# THE EXERCISE
Find every line in the items below that contains the string "kern" and copy each of those lines. Case counts.

# DATA ROWS

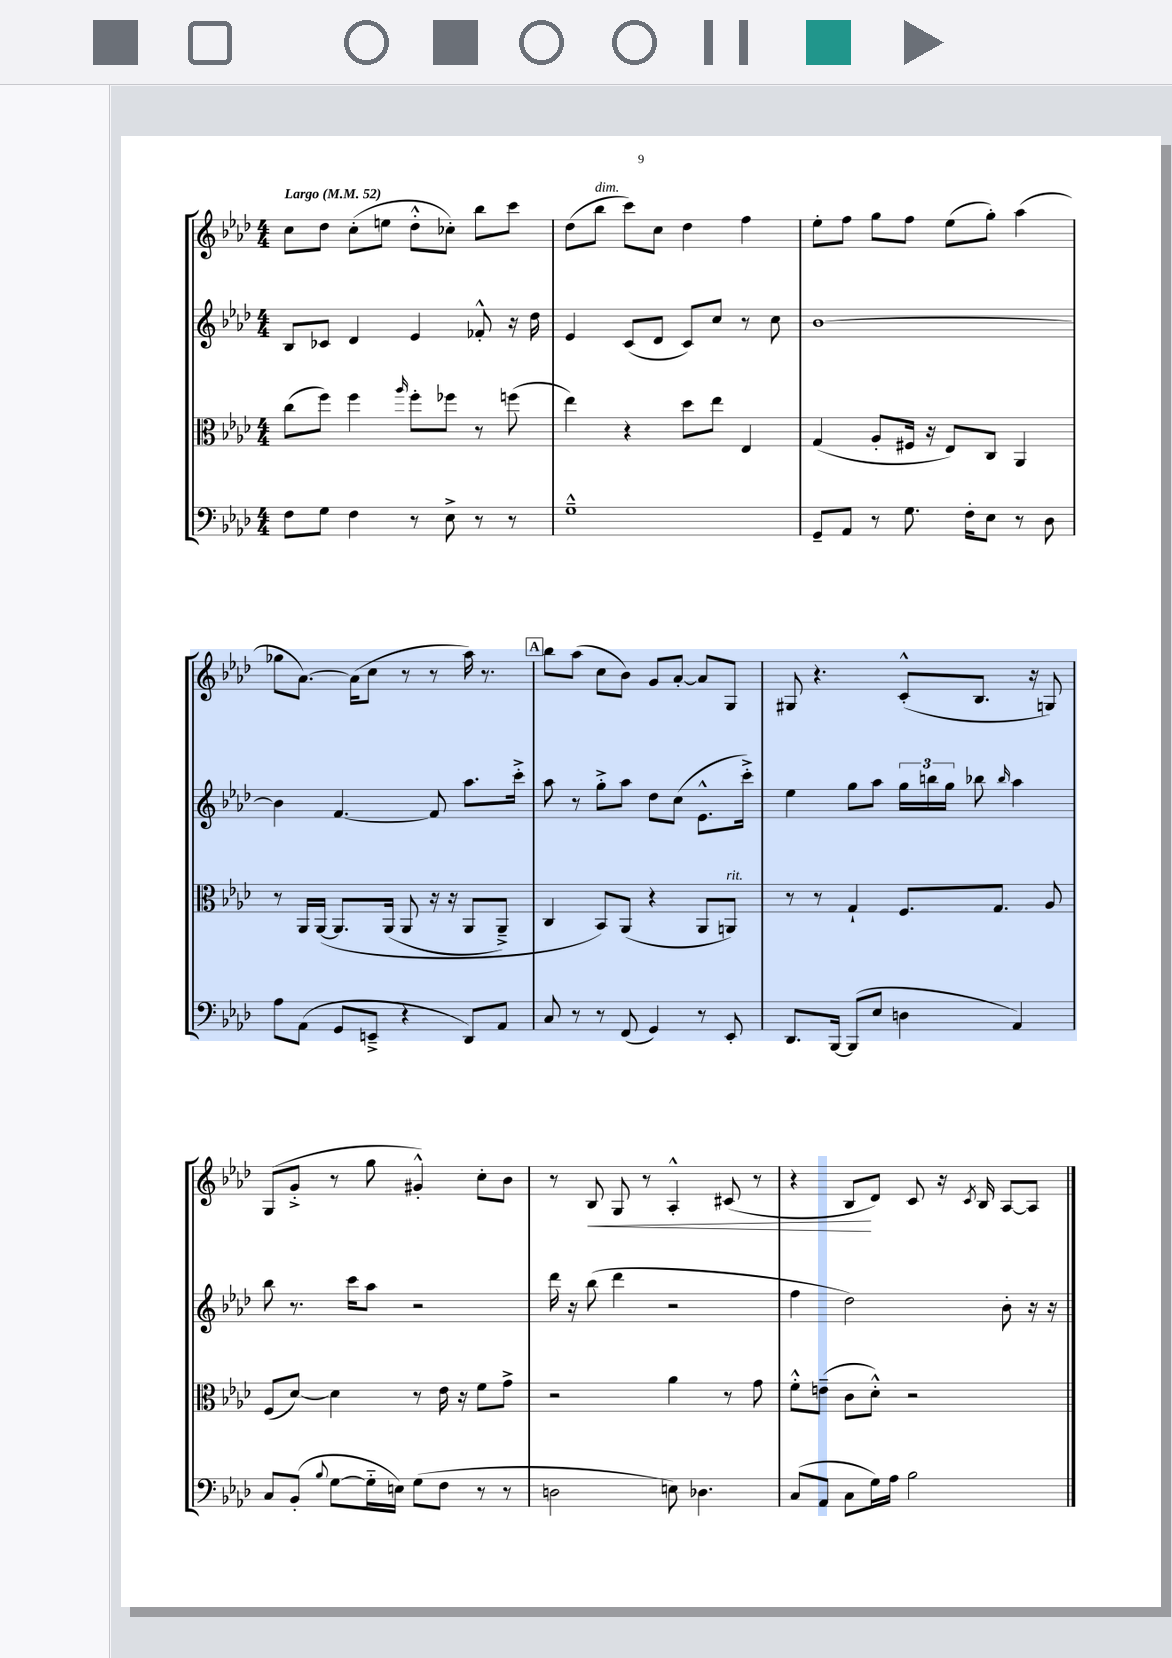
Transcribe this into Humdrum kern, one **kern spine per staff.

**kern	**kern	**kern	**kern
*staff4	*staff3	*staff2	*staff1
*clefF4	*clefC3	*clefG2	*clefG2
*k[b-e-a-d-]	*k[b-e-a-d-]	*k[b-e-a-d-]	*k[b-e-a-d-]
*M4/4	*M4/4	*M4/4	*M4/4
*MM52	*MM52	*MM52	*MM52
8F	(8cc	8B-	8cc
8G	8ff)	8c-	8dd-
4F	4ff	4d-	(8cc'
.	.	.	8ee
.	16qqaa-	.	.
8r	8ff'	4e-	8dd-'^^
8E-^	8ff-	.	8cc-')
8r	8r	8f-'^^	8bb-
8r	(8ff	16r	8ccc
.	.	16dd-	.
=	=	=	=
1G~^^	4ee-)	4e-	(8dd-
.	.	.	8bb-
.	4r	(8c	8ccc)
.	.	8d-	8cc
.	8dd-	8c)	4dd-
.	8ee-	8cc	.
.	4E-	8r	4ff
.	.	8cc	.
=	=	=	=
8GG~	(4G	[1b-	8ee-'
8AA-	.	.	8ff
8r	8A-'	.	8gg
8.G	16F#	.	8ff
.	16r	.	.
.	8E-)	.	(8ee-
16F'	.	.	.
8E-	8C	.	8gg')
8r	4AA-	.	(4aa-
8D-	.	.	.
=	=	=	=
8A-	8r	4b-]	8gg-
(8AA-	16AA-	.	[8.a-)
.	&([16AA-	.	.
8GG	8.AA-]	[4.f	.
.	.	.	(16a-]
8EE~^	.	.	8cc
.	(16AA-	.	.
4r	8AA-	.	8r
.	16r	8f]	8r
.	16r	.	.
8DD-)	8AA-	8.aa-	16aa-)
.	.	.	8.r
8AA-	8AA-~^)	.	.
.	.	16ccc'^	.
=	=	=	=
8C	4C	8aa-	8bb-
8r	.	8r	(8aa-
8r	8BB-&)	8gg'^	8cc
(8FF	(8AA-	8aa-	8b-)
4GG)	4r	8dd-	8g
.	.	(8cc	[8a-'
8r	8AA-	8.e-^^	8a-]
8EE-'	8AA)	.	8G
.	.	16ccc'^)	.
=	=	=	=
8.DD-	8r	4ee-	8G#
.	8r	.	4.r
[16BBB-	.	.	.
(8BBB-]	4G`	8gg	.
8E-	.	8aa-	.
4D	8.F	24gg	(8c'^^
.	.	24bb	.
.	.	24gg	.
.	.	8bb-	8.B-
.	8.G	.	.
.	.	16qqbb-	.
4AA-)	.	4aa-	.
.	.	.	16r
.	8A-	.	8G)
=	=	=	=
8C	(8F	8bb-	(8G
(8BB-'	[8d-)	8.r	8g'^
8qqB-	.	.	.
[8G	4d-]	.	8r
.	.	16ccc	.
16G'~]	.	8aa-	8gg
16E)	.	.	.
(8G	8r	2r	4g#'^^)
8F	16e-	.	.
.	16r	.	.
8r	8f	.	8cc'
8r	8g^	.	8b-
=	=	=	=
2D	2r	16ddd-	8r
.	.	16r	.
.	.	(8bb-	8B-
.	.	4ddd-	8G
.	.	.	8r
8E)	4a-	2r	4A-'^^
4.D-	.	.	.
.	8r	.	(8c#
.	8g	.	8r
=	=	=	=
(8C	8f'^^	4ff	4r
8AA-	(8e~	.	.
8C	8c	2dd-)	8B-
16G)	8d-'^^)	.	8d-)
16A-	.	.	.
2B-	2r	.	8c
.	.	.	16r
.	.	.	8qc
.	.	.	16B-
.	.	8b-'	[8A-
.	.	16r	8A-]
.	.	16r	.
==	==	==	==
*-	*-	*-	*-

# CORRECT RESULT
Transcribe this into Humdrum kern, one **kern spine per staff.
**kern	**kern	**kern	**kern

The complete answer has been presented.